Entries taken from a collection
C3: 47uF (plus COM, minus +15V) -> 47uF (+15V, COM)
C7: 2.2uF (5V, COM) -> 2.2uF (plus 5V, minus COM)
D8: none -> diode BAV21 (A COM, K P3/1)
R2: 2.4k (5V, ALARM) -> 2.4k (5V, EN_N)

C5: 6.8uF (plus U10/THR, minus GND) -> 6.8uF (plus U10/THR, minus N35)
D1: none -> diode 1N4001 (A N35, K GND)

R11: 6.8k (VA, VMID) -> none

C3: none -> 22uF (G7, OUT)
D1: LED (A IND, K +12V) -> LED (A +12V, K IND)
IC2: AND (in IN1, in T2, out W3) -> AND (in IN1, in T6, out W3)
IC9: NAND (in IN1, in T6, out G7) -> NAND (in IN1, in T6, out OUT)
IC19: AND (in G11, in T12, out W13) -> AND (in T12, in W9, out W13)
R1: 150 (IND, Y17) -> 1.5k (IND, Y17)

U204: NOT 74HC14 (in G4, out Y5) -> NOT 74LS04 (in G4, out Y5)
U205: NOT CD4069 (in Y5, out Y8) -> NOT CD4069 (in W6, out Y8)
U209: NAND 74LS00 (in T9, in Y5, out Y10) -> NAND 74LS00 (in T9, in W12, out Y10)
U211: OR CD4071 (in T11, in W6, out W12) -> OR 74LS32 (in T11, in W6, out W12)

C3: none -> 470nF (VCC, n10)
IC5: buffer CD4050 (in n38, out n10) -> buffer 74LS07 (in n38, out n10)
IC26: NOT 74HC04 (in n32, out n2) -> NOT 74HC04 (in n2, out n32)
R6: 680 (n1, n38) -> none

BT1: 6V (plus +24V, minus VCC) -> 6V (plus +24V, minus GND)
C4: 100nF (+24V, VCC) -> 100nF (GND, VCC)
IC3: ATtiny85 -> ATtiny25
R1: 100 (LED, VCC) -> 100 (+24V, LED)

WHAT TO DO - The answer should be all lines from the entries above that hold the word "diode".

RESPONSE TO THE EXERCISE -
D8: none -> diode BAV21 (A COM, K P3/1)
D1: none -> diode 1N4001 (A N35, K GND)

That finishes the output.